--- START ---

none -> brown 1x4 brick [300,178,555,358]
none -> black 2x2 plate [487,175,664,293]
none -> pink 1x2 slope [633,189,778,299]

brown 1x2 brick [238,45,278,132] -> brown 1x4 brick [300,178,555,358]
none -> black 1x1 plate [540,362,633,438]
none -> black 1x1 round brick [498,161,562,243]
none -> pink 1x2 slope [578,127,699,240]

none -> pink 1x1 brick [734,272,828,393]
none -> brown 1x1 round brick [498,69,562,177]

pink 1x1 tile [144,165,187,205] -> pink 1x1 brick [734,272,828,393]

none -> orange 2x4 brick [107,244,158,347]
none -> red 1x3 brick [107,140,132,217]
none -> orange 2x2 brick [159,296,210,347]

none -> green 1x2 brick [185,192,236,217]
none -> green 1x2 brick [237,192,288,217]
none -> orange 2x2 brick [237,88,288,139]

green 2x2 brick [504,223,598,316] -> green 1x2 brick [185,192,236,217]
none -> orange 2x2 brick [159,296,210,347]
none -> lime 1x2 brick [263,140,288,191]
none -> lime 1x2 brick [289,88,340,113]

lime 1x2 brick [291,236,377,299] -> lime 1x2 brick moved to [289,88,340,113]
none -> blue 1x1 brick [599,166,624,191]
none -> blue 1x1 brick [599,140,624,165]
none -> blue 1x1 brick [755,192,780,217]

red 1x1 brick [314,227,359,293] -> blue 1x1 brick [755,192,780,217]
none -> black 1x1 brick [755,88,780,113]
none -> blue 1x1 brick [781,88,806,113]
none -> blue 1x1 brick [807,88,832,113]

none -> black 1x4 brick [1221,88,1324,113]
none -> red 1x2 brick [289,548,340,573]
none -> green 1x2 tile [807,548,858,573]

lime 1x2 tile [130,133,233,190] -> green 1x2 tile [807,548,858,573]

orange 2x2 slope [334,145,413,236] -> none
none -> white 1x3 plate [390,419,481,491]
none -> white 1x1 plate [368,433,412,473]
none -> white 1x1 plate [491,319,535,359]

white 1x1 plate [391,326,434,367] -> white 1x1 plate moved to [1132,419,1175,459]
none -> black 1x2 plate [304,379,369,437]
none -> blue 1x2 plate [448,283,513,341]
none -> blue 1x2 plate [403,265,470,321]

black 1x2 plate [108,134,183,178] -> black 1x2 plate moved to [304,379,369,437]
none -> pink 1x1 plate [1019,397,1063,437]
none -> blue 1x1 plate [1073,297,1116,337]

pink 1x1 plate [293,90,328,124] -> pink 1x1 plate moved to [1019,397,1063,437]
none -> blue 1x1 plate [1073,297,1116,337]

--- END ---

- About this exercise: Show each line from the material above where the string "green" can be found.

- Response area:
none -> green 1x2 brick [185,192,236,217]
none -> green 1x2 brick [237,192,288,217]
green 2x2 brick [504,223,598,316] -> green 1x2 brick [185,192,236,217]
none -> green 1x2 tile [807,548,858,573]
lime 1x2 tile [130,133,233,190] -> green 1x2 tile [807,548,858,573]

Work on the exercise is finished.